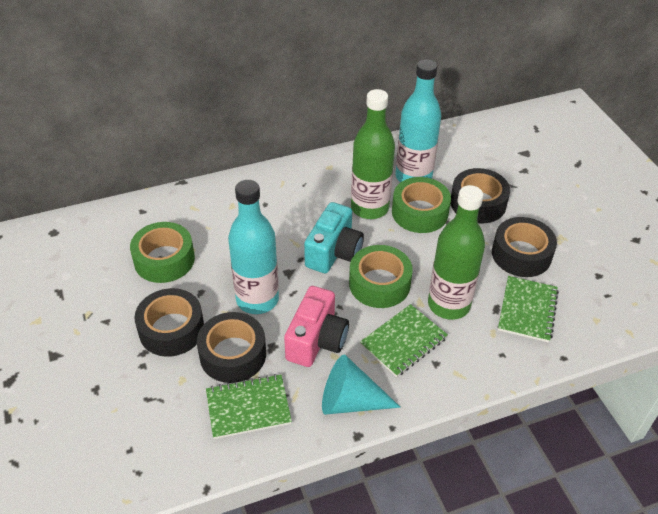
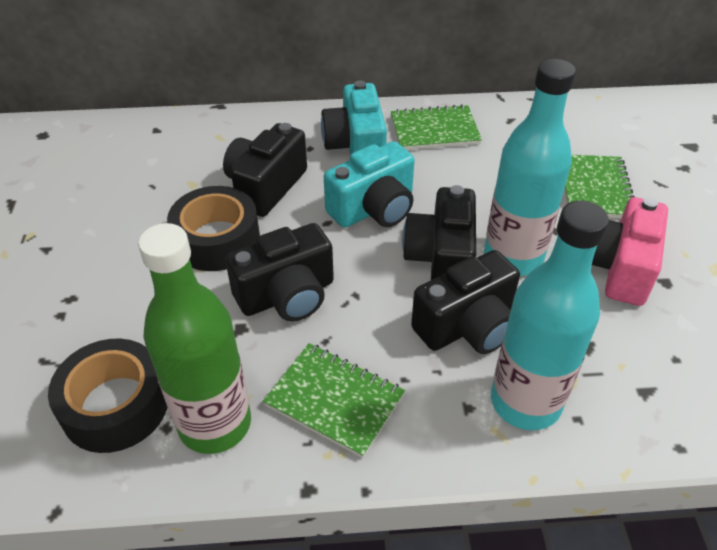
black camera: 0 -> 4
black tape: 4 -> 2
green bottle: 2 -> 1
green tape: 3 -> 0
turquoise camera: 1 -> 2
turquoise cone: 1 -> 0

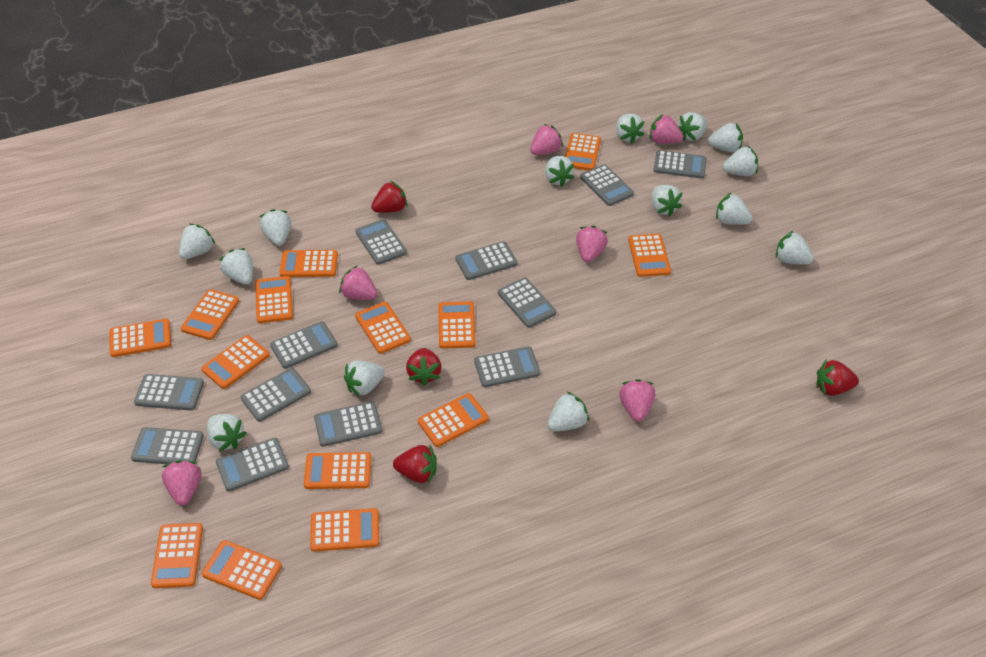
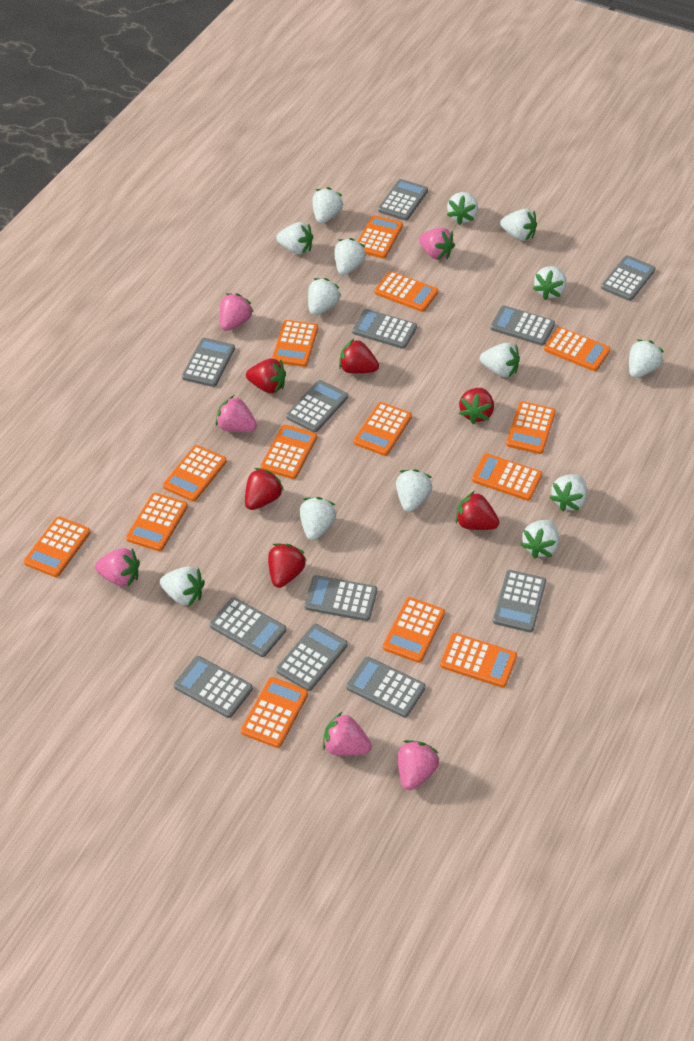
red strawberry: 4 -> 6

__________

**Exercise brief:**
Restate all the material verbatim; omit every picture.

**Task answer:**
black camera: 0 -> 4
black tape: 4 -> 2
green bottle: 2 -> 1
green tape: 3 -> 0
turquoise camera: 1 -> 2
turquoise cone: 1 -> 0

red strawberry: 4 -> 6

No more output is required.